■ PROMPT ■
Gather the lines below that include the string "ROCKET", copying each in full.

■ DATA PROVIDED ■
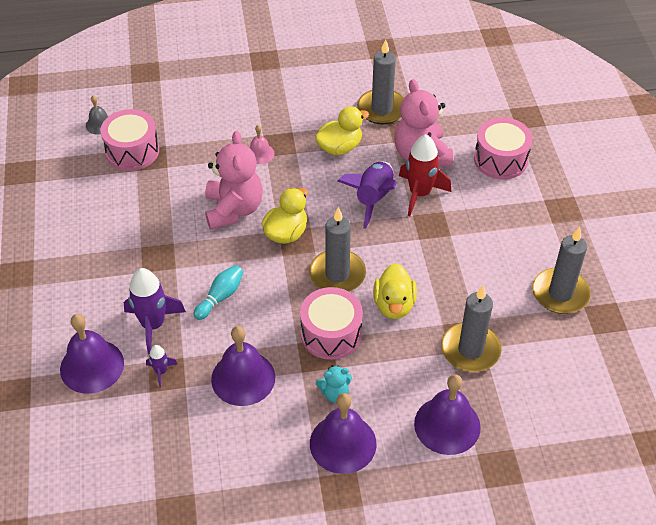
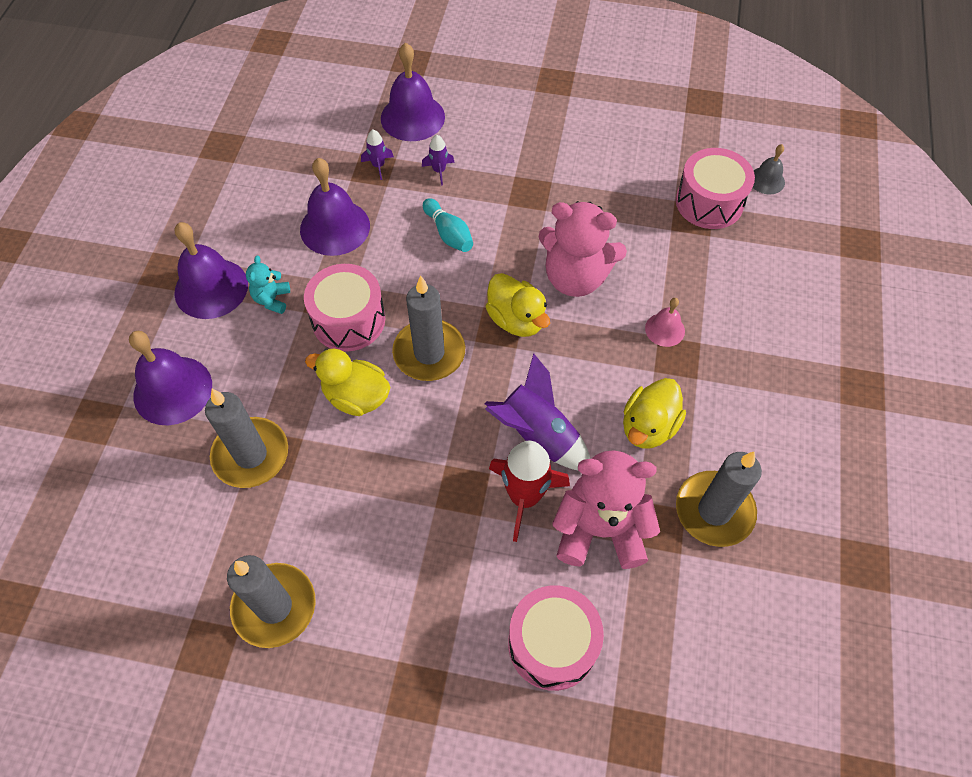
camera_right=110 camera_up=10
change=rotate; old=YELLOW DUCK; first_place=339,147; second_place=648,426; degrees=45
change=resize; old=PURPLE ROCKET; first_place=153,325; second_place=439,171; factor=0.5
...
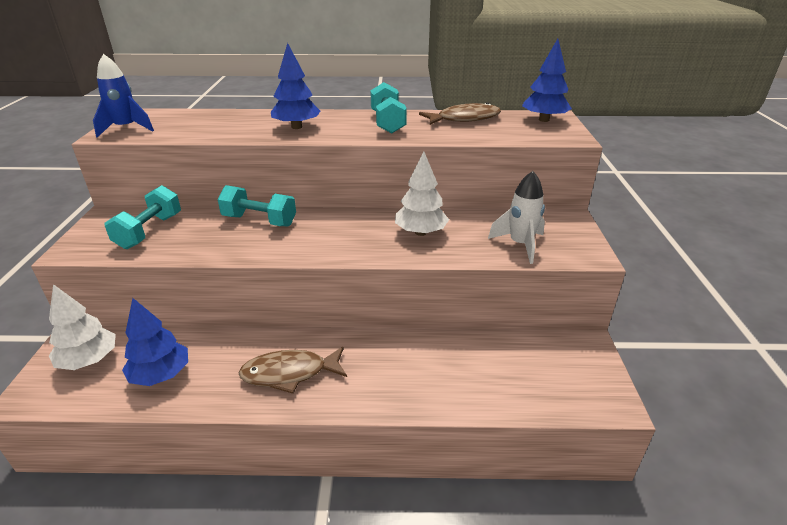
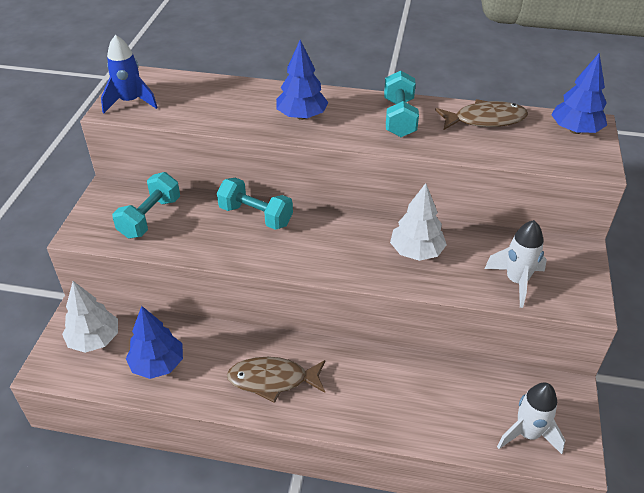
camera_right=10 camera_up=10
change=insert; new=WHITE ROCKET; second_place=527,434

■ WORKED SOLUTION ■
change=resize; old=PURPLE ROCKET; first_place=153,325; second_place=439,171; factor=0.5
change=insert; new=WHITE ROCKET; second_place=527,434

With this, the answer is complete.